◆ PROBLEM DETAILS:
Report each line of the records below that holds the word "rosa".

*** DATA FOR REVIEW Section Begins ***

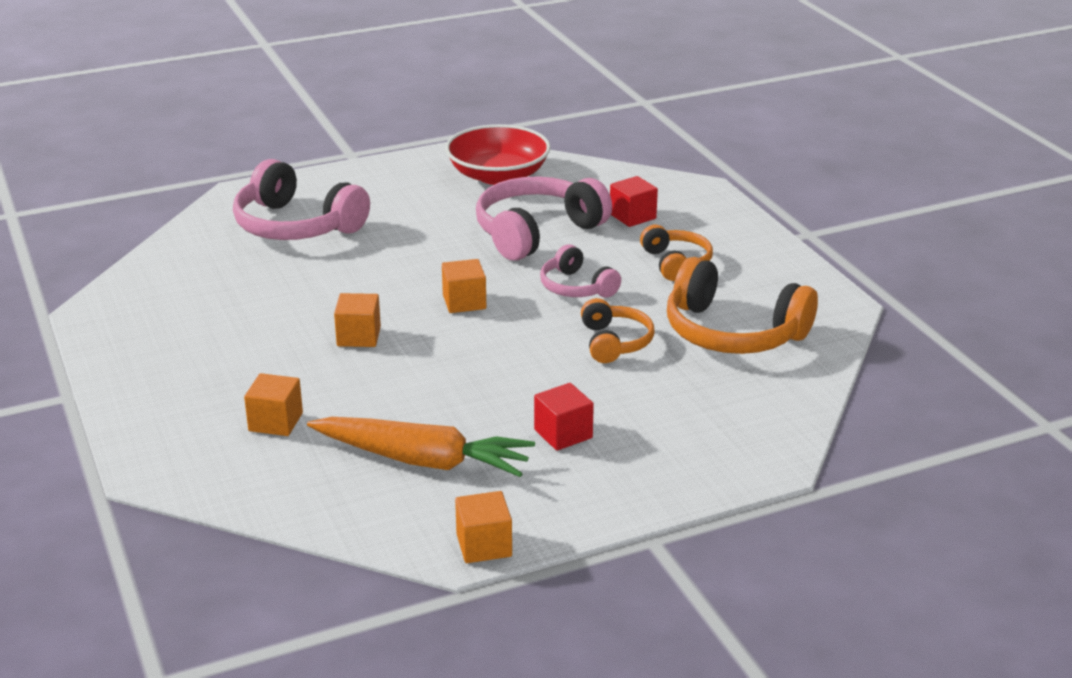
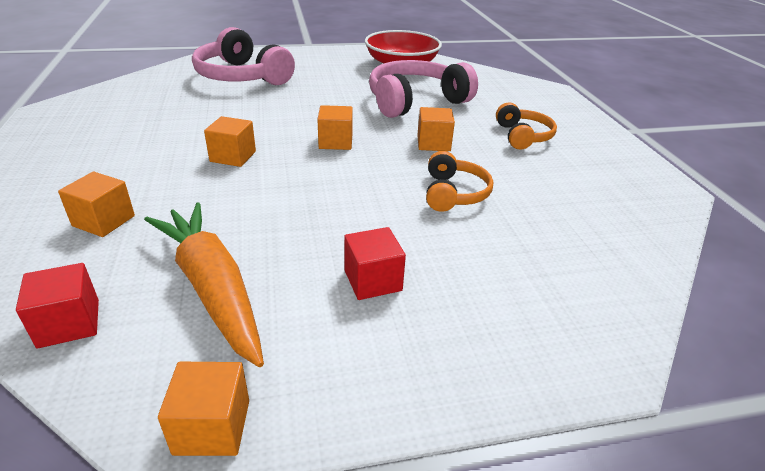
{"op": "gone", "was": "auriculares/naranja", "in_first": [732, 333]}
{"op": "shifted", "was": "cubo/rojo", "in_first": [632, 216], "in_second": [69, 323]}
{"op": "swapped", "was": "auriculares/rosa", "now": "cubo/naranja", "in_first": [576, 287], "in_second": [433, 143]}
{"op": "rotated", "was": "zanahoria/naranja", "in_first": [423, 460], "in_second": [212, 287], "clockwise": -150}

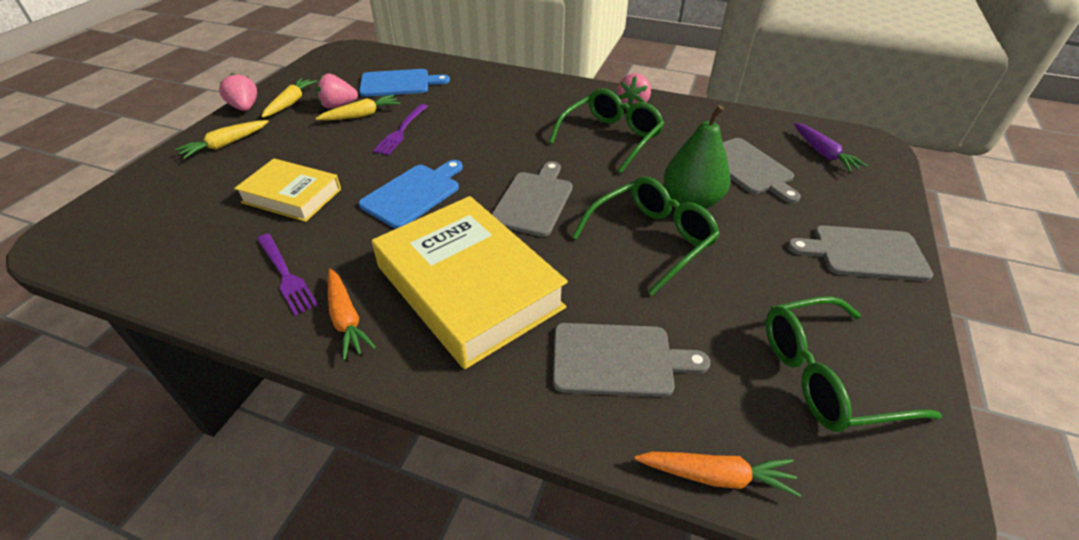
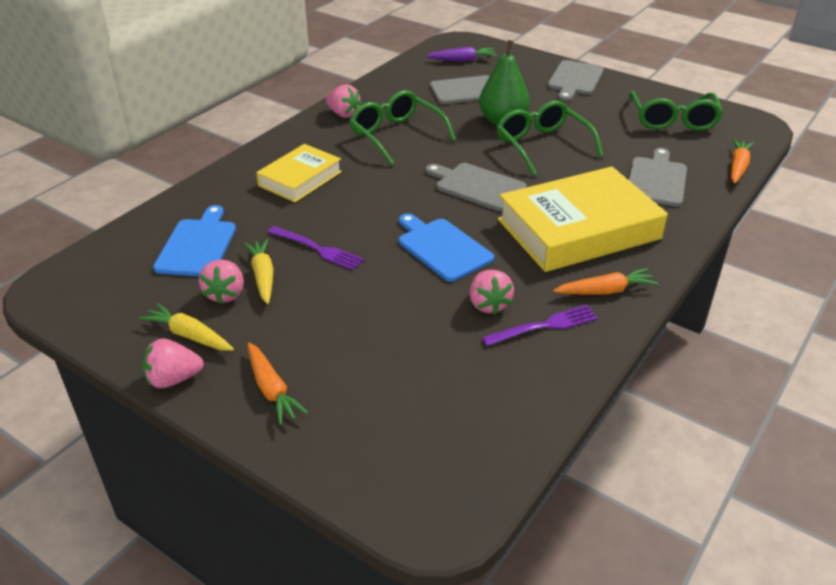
{"op": "new", "now": "fresa/rosa", "in_second": [488, 304]}
{"op": "shifted", "was": "libro/amarillo", "in_first": [292, 196], "in_second": [300, 179]}
{"op": "repainted", "was": "zanahoria/amarillo", "now": "zanahoria/naranja", "in_first": [226, 144], "in_second": [272, 389]}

*** DATA FOR REVIEW Section Ends ***

◆ RESPONSE TO THE TASK:
{"op": "swapped", "was": "auriculares/rosa", "now": "cubo/naranja", "in_first": [576, 287], "in_second": [433, 143]}
{"op": "new", "now": "fresa/rosa", "in_second": [488, 304]}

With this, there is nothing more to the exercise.